### PROBLEM
Give back exactly the lines from the one containing "orange capsule: [484,112,529,133]" through the end of the records, including both, and no others.
↓↓↓
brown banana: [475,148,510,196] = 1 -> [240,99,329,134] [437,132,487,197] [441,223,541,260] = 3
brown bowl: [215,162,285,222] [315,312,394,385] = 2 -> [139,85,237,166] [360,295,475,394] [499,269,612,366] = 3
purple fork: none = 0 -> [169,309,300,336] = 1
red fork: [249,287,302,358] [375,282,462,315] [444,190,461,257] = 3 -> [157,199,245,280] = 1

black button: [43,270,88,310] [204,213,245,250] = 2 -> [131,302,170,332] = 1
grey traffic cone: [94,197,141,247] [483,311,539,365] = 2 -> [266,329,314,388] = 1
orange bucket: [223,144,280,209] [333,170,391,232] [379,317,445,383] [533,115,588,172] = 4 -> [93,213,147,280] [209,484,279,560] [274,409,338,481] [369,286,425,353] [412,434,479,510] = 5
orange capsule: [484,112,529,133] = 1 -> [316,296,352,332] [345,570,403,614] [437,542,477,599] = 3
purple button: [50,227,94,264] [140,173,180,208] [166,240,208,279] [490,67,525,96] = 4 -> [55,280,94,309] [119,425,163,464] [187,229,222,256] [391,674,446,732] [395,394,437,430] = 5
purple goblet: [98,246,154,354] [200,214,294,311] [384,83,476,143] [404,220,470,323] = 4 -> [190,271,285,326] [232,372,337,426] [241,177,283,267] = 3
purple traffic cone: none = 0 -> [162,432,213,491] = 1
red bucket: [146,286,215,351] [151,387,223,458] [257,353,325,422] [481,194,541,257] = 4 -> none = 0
↑↑↑
### ANSWER FOR THE TASK
orange capsule: [484,112,529,133] = 1 -> [316,296,352,332] [345,570,403,614] [437,542,477,599] = 3
purple button: [50,227,94,264] [140,173,180,208] [166,240,208,279] [490,67,525,96] = 4 -> [55,280,94,309] [119,425,163,464] [187,229,222,256] [391,674,446,732] [395,394,437,430] = 5
purple goblet: [98,246,154,354] [200,214,294,311] [384,83,476,143] [404,220,470,323] = 4 -> [190,271,285,326] [232,372,337,426] [241,177,283,267] = 3
purple traffic cone: none = 0 -> [162,432,213,491] = 1
red bucket: [146,286,215,351] [151,387,223,458] [257,353,325,422] [481,194,541,257] = 4 -> none = 0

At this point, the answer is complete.